_The problem_
Search the listing below for the word "NMOS", and copy every line in which it turns up.
"""
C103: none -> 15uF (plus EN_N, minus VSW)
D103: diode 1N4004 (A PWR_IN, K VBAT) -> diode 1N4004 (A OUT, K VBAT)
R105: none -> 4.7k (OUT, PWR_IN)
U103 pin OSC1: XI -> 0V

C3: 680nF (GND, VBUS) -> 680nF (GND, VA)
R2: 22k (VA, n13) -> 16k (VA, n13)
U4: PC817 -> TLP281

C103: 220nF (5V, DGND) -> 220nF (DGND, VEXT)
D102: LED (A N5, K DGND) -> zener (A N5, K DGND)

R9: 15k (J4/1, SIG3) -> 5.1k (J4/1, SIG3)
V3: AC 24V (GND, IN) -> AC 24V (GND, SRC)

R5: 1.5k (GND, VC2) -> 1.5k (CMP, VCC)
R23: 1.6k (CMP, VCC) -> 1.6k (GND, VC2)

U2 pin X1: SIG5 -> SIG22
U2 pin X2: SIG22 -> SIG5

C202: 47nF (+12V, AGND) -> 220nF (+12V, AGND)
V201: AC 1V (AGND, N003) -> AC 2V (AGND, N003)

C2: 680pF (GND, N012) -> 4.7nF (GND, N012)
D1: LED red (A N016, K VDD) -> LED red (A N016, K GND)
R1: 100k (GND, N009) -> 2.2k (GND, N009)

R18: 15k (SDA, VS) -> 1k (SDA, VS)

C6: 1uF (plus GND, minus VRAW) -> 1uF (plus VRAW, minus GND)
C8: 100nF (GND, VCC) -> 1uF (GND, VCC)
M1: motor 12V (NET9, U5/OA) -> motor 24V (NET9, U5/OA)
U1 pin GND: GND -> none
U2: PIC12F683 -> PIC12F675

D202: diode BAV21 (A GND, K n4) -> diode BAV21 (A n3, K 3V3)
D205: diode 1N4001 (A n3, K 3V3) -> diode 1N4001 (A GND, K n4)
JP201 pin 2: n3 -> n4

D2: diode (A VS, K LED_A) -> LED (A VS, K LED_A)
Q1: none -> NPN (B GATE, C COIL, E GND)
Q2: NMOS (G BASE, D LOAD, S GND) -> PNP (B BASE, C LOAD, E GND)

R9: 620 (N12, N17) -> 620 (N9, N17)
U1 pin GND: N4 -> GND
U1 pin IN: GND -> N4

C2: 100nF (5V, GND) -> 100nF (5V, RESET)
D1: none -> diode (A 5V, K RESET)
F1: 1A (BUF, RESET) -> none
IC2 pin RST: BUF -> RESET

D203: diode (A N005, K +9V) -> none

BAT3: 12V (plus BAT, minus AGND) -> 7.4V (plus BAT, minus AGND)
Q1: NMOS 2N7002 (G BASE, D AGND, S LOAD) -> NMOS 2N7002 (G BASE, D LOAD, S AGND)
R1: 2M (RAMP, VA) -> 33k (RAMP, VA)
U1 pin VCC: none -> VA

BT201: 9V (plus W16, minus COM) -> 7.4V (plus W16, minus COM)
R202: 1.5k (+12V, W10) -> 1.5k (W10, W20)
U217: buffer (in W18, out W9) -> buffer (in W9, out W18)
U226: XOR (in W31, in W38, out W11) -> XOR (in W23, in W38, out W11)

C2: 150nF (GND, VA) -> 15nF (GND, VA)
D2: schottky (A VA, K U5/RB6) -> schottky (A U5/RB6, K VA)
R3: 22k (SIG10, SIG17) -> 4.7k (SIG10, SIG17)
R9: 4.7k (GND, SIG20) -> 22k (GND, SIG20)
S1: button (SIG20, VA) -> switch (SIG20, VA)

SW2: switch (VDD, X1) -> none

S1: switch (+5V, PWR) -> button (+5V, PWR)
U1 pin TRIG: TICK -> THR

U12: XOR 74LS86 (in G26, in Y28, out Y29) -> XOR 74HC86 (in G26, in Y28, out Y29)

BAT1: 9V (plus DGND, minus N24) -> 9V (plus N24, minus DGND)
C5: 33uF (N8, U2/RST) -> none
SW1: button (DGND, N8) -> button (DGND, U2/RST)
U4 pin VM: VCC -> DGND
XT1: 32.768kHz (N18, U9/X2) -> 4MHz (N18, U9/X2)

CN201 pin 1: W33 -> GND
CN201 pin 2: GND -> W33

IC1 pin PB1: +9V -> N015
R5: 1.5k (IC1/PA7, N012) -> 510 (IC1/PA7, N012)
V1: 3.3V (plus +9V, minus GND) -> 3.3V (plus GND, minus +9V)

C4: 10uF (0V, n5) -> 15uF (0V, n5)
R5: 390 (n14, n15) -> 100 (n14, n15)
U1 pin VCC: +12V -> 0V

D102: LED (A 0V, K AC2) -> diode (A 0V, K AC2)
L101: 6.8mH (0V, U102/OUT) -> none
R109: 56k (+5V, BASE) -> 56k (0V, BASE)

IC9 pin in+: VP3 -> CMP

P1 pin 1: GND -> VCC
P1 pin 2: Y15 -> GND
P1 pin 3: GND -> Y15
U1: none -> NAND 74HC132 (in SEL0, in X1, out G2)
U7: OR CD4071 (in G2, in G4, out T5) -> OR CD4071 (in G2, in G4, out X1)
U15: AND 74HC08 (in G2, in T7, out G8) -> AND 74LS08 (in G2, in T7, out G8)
"""
_Result for this task_
Q2: NMOS (G BASE, D LOAD, S GND) -> PNP (B BASE, C LOAD, E GND)
Q1: NMOS 2N7002 (G BASE, D AGND, S LOAD) -> NMOS 2N7002 (G BASE, D LOAD, S AGND)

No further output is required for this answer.